- [BRIEF]: Give back, word for word, the line that contains "(545, 684) = (1031, 604): none -> black egg" and every line that follows it in the data below.

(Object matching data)
########

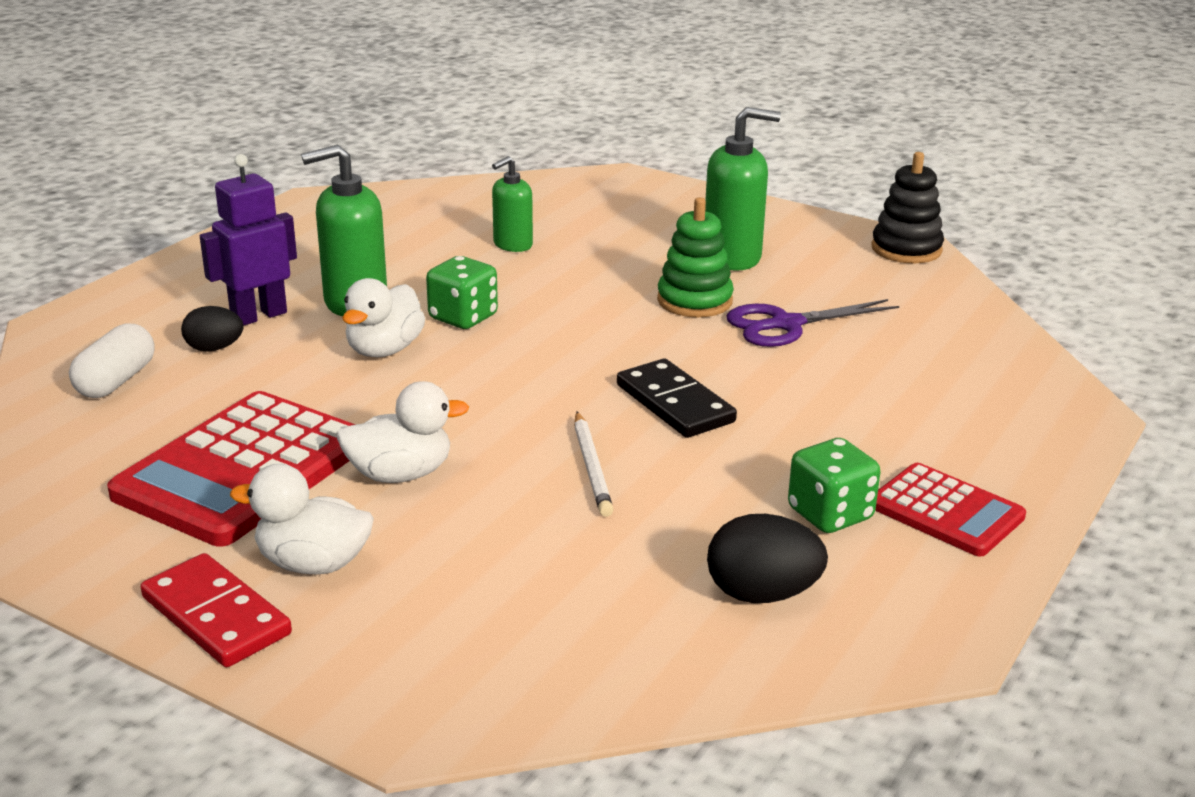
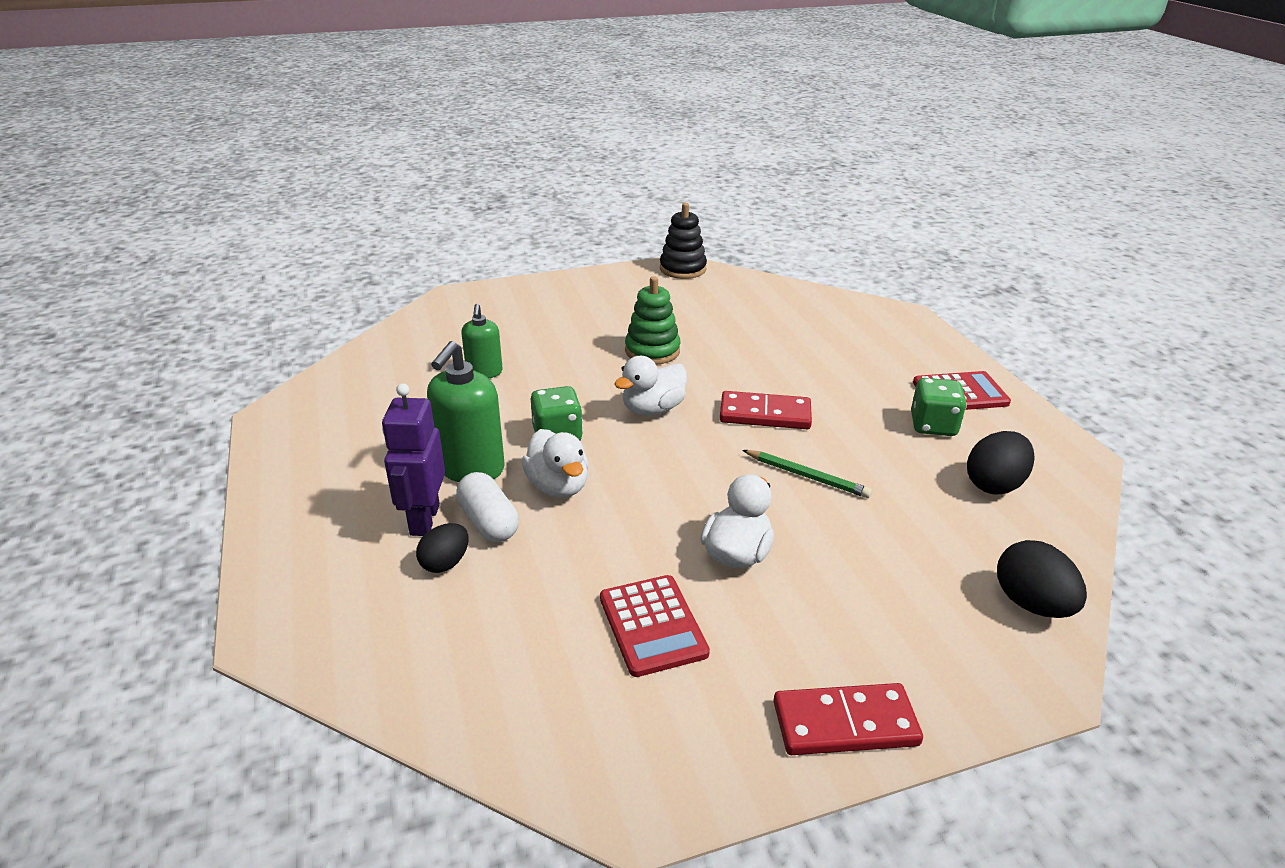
camera: 50 degrees left, 5 degrees up
(116, 381) = (427, 639): white capsule -> white capsule (488, 522)
(243, 470) = (653, 625): red calculator -> red calculator, size x0.58
(313, 564) = (816, 644): white duck -> white duck (652, 409)
(545, 684) = (1031, 604): none -> black egg
(592, 467) = (807, 476): white pencil -> green pencil
(674, 404) = (765, 414): black domino -> red domino
(732, 257) = (617, 315): green soap dispenser -> none
(785, 325) = (718, 340): purple scissors -> none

########

- [THE COMPLETED TASK]:
(545, 684) = (1031, 604): none -> black egg
(592, 467) = (807, 476): white pencil -> green pencil
(674, 404) = (765, 414): black domino -> red domino
(732, 257) = (617, 315): green soap dispenser -> none
(785, 325) = (718, 340): purple scissors -> none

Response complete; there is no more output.